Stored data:
— begin —
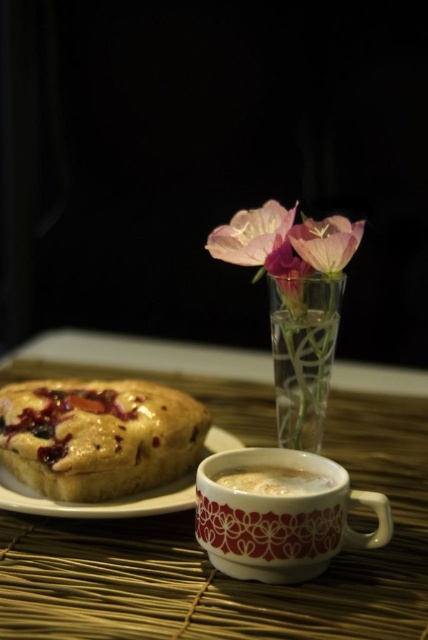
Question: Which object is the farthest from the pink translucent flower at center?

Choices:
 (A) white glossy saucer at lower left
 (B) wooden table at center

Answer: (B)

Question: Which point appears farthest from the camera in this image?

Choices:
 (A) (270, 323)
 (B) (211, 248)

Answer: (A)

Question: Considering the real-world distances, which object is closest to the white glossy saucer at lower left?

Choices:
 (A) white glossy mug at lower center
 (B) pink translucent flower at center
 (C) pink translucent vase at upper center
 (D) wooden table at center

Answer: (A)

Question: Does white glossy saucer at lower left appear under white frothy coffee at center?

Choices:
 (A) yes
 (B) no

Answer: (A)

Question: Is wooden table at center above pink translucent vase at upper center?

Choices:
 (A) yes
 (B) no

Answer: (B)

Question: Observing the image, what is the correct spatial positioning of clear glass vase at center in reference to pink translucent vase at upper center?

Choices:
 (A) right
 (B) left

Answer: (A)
— end —
— begin —
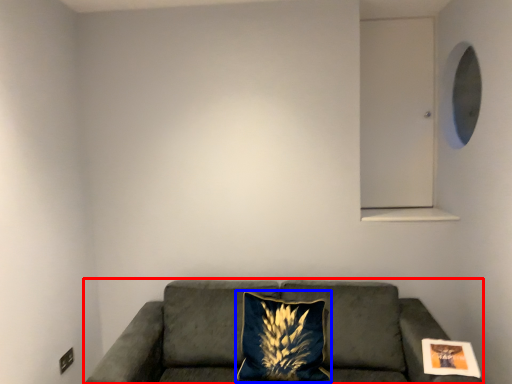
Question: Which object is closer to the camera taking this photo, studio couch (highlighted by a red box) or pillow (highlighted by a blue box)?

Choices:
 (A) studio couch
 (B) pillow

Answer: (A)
— end —
- **Exercise brief**:
State how many lines of the listing above contain the word "glossy", where case counts. Reply with the number alone.

- **Solution to the problem**:
4